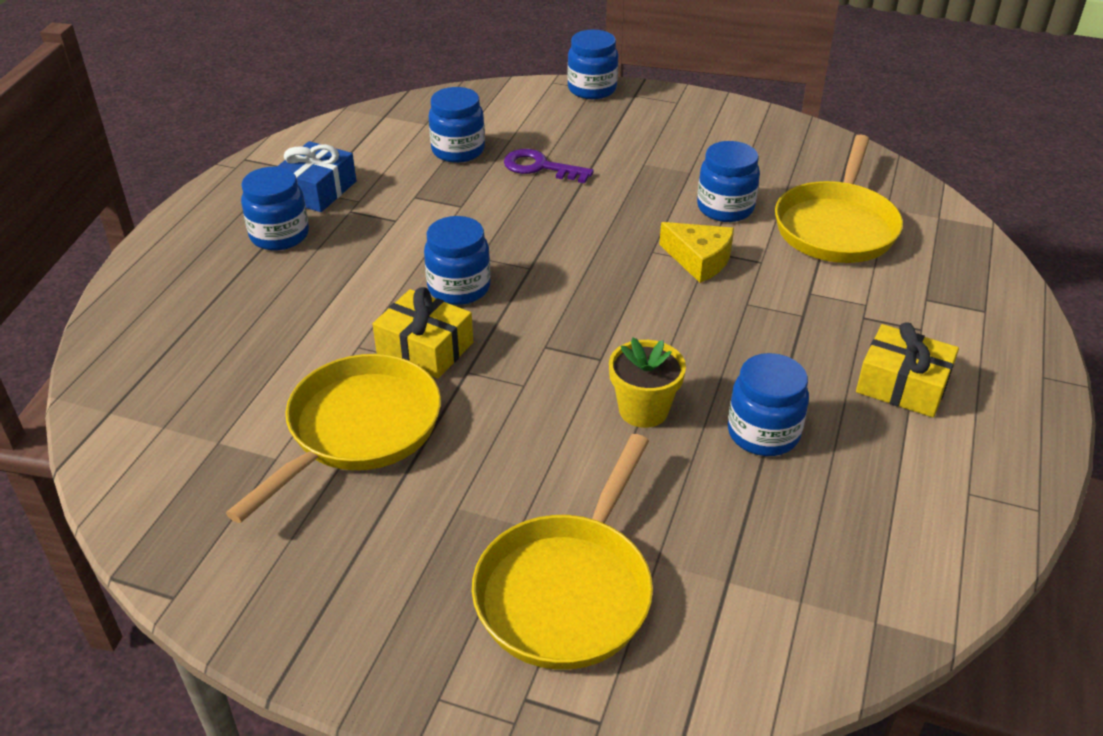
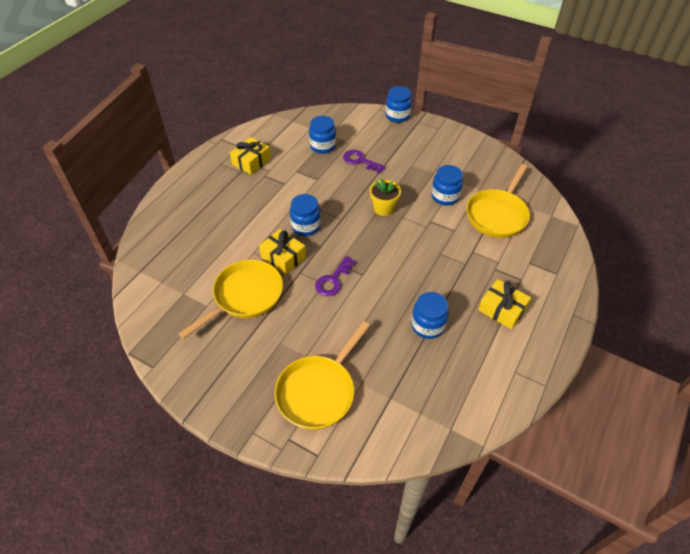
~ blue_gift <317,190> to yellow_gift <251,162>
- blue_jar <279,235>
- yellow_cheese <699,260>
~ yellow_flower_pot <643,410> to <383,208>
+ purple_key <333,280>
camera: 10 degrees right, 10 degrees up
────────────────
* [What the task requires]:
Please reproduce, word for word, every line from the line with "<643,410> to <383,208>" to the final line above, including both ends.

* [Task result]:
~ yellow_flower_pot <643,410> to <383,208>
+ purple_key <333,280>
camera: 10 degrees right, 10 degrees up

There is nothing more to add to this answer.